--- Exercise directions ---
With the line containing "to [268, 332]" as the starting point, output the remaining lines of the data exactly as they are, through the last.

--- Data for this task ---

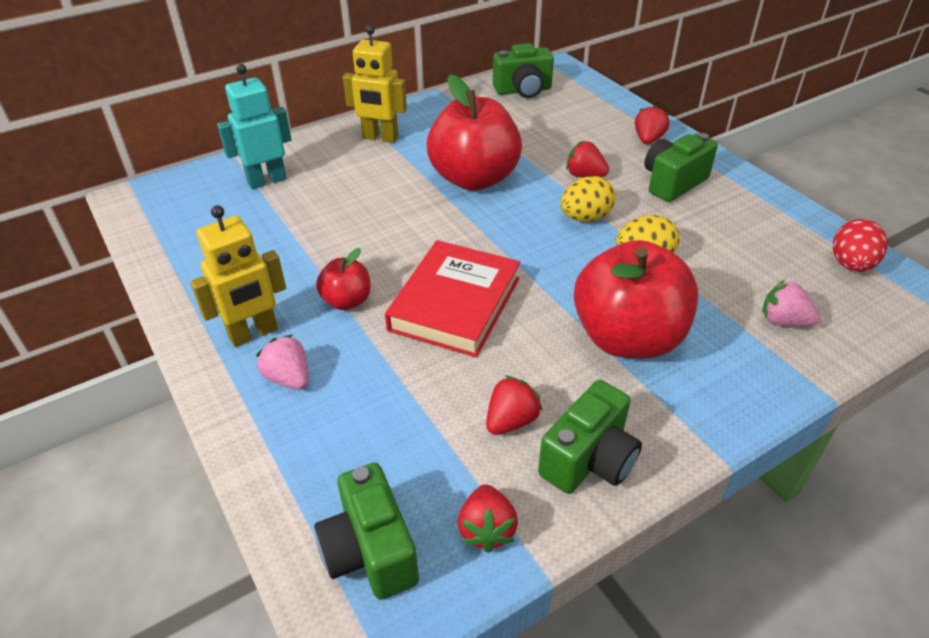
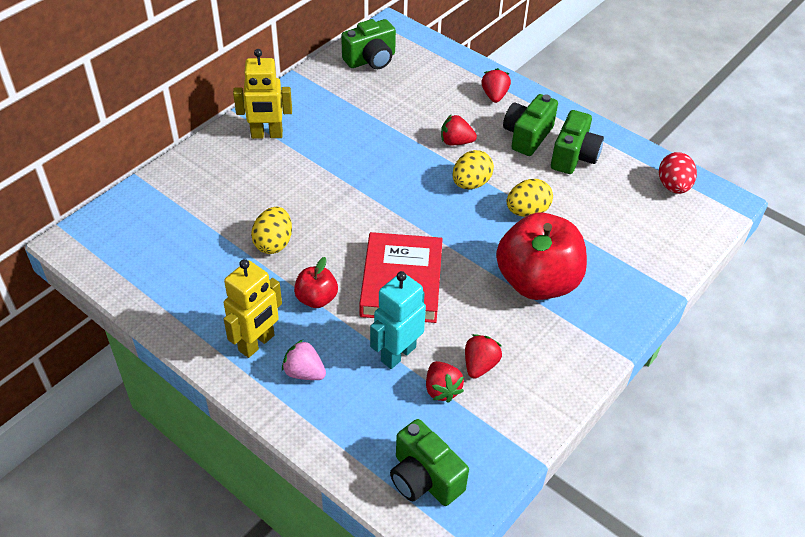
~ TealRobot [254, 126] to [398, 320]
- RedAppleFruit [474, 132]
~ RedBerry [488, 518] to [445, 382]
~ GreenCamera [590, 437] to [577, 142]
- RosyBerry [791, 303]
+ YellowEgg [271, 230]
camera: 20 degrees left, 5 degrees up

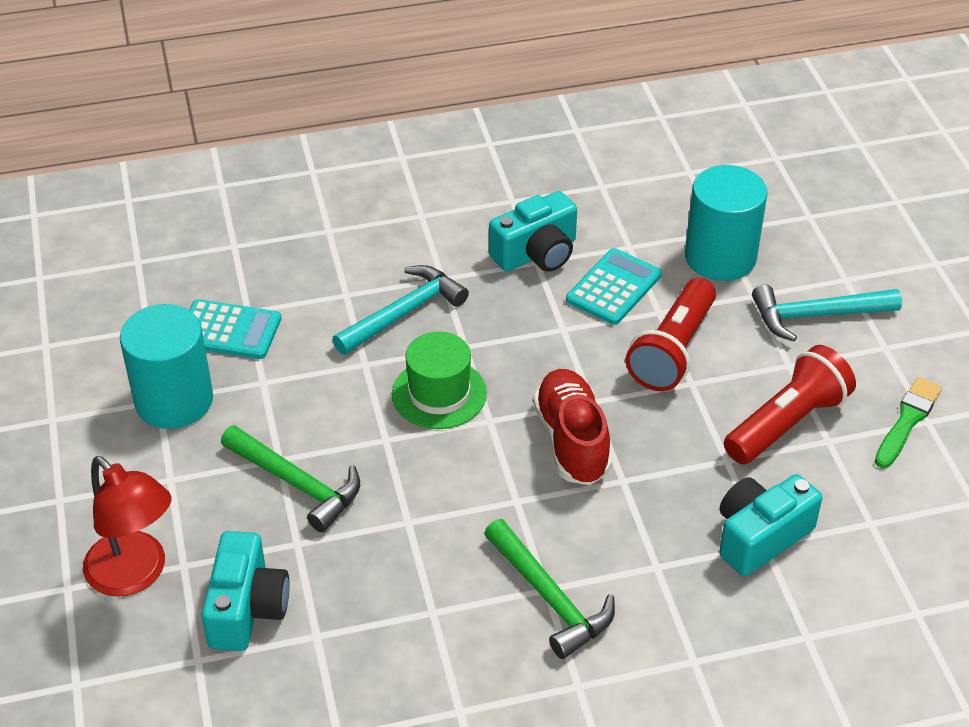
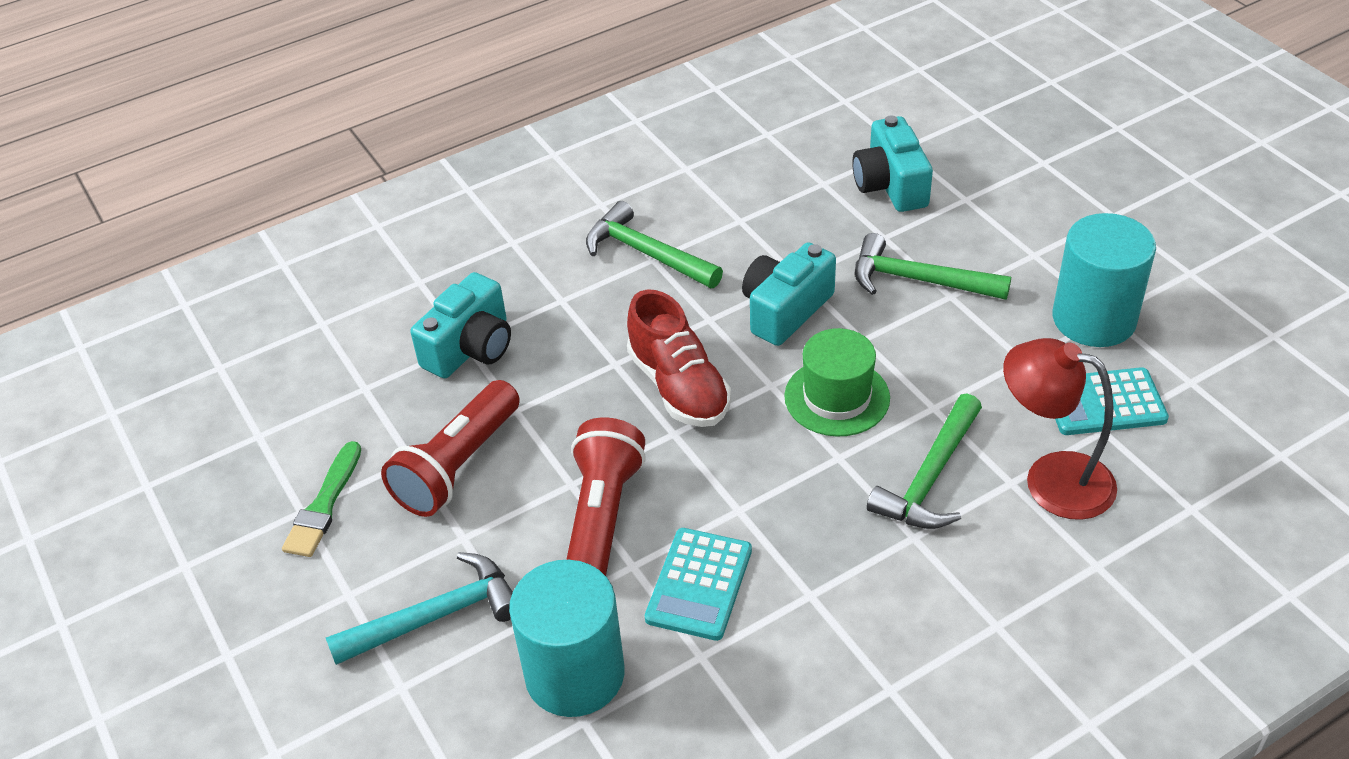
~ RedReadingLamp [127, 526] to [1060, 429]
~ TealCarpenter'sHammer [400, 310] to GreenCarpenter'sHammer [924, 461]
~ TealCamera [533, 231] to [789, 294]
camera: 165 degrees right, 0 degrees up

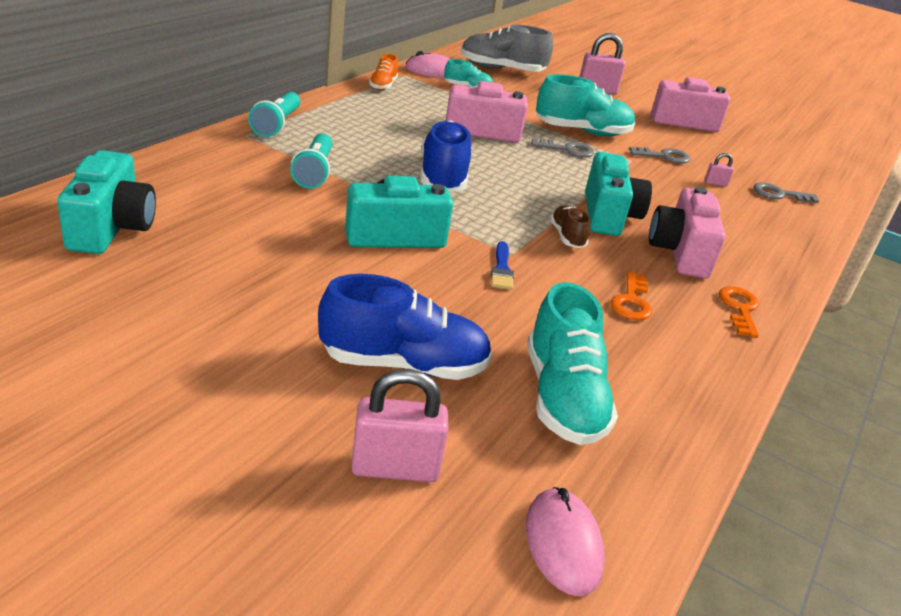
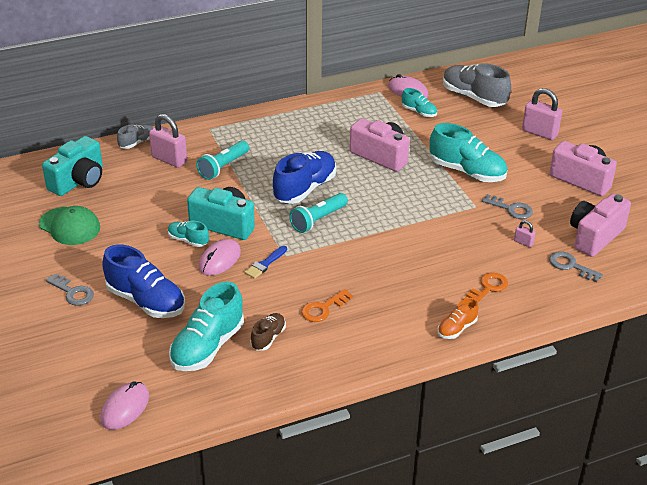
~ TealFlashlight [274, 114] to [318, 213]
~ RosyPadlock [400, 425] to [168, 141]
~ BrightOrangeShoe [383, 72] to [458, 318]
~ GrayKey [562, 148] to [70, 289]
~ BrownShoe [570, 227] to [268, 332]
- TealCamera [618, 194]
~ RosyCamera [687, 233] to [600, 225]
~ BrightOrangeKey [739, 312] to [486, 287]
+ GreenCap [69, 225]
+ GrayShoe [135, 137]
+ TealShoe [188, 234]
+ RosyComputerMouse [220, 257]
camera: 40 degrees right, 5 degrees up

--- Solution to this exercise ---
~ BrownShoe [570, 227] to [268, 332]
- TealCamera [618, 194]
~ RosyCamera [687, 233] to [600, 225]
~ BrightOrangeKey [739, 312] to [486, 287]
+ GreenCap [69, 225]
+ GrayShoe [135, 137]
+ TealShoe [188, 234]
+ RosyComputerMouse [220, 257]
camera: 40 degrees right, 5 degrees up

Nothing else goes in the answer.